▶ _Challenge_
Reproduce the records word for word, from the first line through the line that contains "purple cross: rotated 33", with both ends included.

(Dataset rows)
--- --- ---

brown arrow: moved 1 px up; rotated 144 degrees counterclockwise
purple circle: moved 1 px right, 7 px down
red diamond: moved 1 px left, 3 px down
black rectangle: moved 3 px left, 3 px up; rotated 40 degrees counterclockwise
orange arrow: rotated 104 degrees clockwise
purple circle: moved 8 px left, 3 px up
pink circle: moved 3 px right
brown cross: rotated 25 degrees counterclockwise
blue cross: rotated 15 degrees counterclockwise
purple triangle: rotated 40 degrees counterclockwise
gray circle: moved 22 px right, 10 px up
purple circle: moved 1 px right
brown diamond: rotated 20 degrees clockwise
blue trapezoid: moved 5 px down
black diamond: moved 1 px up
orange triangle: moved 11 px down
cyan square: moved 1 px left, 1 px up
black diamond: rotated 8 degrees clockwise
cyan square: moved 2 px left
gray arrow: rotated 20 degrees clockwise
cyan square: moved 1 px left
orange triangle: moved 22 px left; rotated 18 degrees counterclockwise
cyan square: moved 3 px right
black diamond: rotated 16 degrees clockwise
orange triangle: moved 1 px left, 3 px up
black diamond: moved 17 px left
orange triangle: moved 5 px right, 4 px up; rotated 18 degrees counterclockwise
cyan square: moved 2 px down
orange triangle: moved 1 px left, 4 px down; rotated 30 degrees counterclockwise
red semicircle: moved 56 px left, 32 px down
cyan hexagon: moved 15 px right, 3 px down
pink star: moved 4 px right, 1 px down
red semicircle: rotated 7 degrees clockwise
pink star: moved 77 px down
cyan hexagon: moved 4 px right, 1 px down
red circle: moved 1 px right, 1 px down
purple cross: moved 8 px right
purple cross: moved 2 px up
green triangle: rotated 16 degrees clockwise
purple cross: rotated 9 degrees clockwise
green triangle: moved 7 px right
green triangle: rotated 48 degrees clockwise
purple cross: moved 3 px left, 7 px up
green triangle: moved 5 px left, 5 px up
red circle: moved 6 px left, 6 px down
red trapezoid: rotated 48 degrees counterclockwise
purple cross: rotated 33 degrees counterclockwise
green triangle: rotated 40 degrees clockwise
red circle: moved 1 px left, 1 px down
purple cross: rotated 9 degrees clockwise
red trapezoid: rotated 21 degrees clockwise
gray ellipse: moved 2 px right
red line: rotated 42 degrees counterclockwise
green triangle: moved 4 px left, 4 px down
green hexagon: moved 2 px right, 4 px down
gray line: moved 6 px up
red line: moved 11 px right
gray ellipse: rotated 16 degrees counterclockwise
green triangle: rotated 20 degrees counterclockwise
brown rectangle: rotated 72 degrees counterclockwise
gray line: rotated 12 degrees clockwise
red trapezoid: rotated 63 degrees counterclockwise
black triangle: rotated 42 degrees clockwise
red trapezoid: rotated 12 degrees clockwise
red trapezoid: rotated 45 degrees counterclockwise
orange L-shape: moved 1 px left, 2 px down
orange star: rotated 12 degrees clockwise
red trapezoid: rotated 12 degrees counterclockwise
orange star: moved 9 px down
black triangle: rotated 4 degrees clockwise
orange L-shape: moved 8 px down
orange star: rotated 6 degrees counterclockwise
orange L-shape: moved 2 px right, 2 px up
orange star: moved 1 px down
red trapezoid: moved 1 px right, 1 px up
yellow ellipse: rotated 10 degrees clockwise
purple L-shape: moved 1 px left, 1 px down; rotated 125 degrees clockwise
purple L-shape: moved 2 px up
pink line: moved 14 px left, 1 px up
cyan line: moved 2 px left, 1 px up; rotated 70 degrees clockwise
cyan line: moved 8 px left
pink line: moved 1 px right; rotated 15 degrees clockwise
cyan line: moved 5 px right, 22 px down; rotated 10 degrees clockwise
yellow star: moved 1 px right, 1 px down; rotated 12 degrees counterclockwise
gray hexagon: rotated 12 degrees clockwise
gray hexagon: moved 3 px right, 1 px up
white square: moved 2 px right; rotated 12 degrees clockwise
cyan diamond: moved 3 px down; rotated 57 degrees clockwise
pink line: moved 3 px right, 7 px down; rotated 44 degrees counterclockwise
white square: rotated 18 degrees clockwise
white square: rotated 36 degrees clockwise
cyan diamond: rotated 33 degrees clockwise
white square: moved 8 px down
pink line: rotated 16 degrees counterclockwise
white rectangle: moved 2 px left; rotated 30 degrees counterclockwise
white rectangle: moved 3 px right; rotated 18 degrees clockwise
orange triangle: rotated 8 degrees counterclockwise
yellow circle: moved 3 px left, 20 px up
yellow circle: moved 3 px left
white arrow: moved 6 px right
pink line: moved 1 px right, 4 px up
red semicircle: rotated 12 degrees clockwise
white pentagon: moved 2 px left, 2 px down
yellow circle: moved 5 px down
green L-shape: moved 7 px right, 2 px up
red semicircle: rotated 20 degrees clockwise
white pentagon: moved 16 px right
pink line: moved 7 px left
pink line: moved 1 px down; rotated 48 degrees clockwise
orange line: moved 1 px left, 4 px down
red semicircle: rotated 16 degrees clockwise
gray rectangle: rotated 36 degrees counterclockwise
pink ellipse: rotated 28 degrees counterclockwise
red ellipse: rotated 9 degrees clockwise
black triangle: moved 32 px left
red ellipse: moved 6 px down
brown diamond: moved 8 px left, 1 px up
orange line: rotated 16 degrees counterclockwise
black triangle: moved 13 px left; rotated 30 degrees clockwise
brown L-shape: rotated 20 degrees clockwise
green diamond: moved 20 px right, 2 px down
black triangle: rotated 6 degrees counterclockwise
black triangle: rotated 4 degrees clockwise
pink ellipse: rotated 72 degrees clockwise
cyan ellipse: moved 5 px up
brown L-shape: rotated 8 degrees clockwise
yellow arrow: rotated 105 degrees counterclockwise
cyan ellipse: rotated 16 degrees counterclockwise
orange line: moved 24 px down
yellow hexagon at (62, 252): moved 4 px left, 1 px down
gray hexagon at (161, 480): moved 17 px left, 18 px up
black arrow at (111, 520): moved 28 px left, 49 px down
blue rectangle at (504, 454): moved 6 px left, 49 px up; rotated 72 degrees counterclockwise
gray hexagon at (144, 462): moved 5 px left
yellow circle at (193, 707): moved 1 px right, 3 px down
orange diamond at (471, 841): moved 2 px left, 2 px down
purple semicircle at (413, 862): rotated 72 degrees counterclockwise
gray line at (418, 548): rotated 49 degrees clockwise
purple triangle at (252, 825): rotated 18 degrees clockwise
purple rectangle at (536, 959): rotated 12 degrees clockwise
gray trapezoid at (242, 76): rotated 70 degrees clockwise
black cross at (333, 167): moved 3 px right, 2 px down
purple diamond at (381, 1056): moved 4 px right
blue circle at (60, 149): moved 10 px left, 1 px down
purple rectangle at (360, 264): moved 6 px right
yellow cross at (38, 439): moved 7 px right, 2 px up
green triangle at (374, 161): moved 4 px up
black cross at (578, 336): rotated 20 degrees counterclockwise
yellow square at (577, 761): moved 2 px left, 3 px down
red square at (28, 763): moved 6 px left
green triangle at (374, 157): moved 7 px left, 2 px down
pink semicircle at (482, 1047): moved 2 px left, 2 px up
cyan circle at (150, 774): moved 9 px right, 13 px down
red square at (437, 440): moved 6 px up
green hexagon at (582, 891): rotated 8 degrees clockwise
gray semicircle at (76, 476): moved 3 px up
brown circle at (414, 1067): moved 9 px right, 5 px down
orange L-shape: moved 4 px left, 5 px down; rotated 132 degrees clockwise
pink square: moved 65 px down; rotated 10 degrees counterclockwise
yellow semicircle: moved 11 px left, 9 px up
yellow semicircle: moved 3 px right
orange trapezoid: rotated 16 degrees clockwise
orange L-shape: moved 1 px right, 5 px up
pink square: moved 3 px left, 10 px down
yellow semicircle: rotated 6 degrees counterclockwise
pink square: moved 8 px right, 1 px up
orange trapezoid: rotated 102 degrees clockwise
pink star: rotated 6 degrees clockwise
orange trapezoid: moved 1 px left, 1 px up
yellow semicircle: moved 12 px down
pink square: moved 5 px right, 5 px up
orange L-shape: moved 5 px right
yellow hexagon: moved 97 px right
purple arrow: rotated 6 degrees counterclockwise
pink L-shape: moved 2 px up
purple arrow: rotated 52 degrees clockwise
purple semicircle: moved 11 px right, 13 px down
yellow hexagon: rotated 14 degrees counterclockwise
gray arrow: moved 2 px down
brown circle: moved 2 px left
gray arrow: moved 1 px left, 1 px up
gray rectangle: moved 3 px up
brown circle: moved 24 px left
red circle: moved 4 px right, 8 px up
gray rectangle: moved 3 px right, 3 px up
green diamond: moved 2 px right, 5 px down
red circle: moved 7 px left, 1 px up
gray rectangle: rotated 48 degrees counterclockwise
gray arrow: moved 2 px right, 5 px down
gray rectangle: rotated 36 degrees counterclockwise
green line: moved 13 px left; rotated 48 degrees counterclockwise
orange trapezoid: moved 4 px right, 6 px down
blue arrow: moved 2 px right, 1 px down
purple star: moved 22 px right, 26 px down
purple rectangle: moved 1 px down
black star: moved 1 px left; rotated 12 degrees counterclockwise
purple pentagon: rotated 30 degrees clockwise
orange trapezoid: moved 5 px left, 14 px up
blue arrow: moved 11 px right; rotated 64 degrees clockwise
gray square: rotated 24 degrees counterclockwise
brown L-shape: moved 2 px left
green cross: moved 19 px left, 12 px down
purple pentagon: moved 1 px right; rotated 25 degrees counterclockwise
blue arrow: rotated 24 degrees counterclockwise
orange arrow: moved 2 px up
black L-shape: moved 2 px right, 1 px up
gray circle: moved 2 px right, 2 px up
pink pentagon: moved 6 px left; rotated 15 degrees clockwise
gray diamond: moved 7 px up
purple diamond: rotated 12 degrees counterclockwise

--- --- ---

▶ _Expected answer_
brown arrow: moved 1 px up; rotated 144 degrees counterclockwise
purple circle: moved 1 px right, 7 px down
red diamond: moved 1 px left, 3 px down
black rectangle: moved 3 px left, 3 px up; rotated 40 degrees counterclockwise
orange arrow: rotated 104 degrees clockwise
purple circle: moved 8 px left, 3 px up
pink circle: moved 3 px right
brown cross: rotated 25 degrees counterclockwise
blue cross: rotated 15 degrees counterclockwise
purple triangle: rotated 40 degrees counterclockwise
gray circle: moved 22 px right, 10 px up
purple circle: moved 1 px right
brown diamond: rotated 20 degrees clockwise
blue trapezoid: moved 5 px down
black diamond: moved 1 px up
orange triangle: moved 11 px down
cyan square: moved 1 px left, 1 px up
black diamond: rotated 8 degrees clockwise
cyan square: moved 2 px left
gray arrow: rotated 20 degrees clockwise
cyan square: moved 1 px left
orange triangle: moved 22 px left; rotated 18 degrees counterclockwise
cyan square: moved 3 px right
black diamond: rotated 16 degrees clockwise
orange triangle: moved 1 px left, 3 px up
black diamond: moved 17 px left
orange triangle: moved 5 px right, 4 px up; rotated 18 degrees counterclockwise
cyan square: moved 2 px down
orange triangle: moved 1 px left, 4 px down; rotated 30 degrees counterclockwise
red semicircle: moved 56 px left, 32 px down
cyan hexagon: moved 15 px right, 3 px down
pink star: moved 4 px right, 1 px down
red semicircle: rotated 7 degrees clockwise
pink star: moved 77 px down
cyan hexagon: moved 4 px right, 1 px down
red circle: moved 1 px right, 1 px down
purple cross: moved 8 px right
purple cross: moved 2 px up
green triangle: rotated 16 degrees clockwise
purple cross: rotated 9 degrees clockwise
green triangle: moved 7 px right
green triangle: rotated 48 degrees clockwise
purple cross: moved 3 px left, 7 px up
green triangle: moved 5 px left, 5 px up
red circle: moved 6 px left, 6 px down
red trapezoid: rotated 48 degrees counterclockwise
purple cross: rotated 33 degrees counterclockwise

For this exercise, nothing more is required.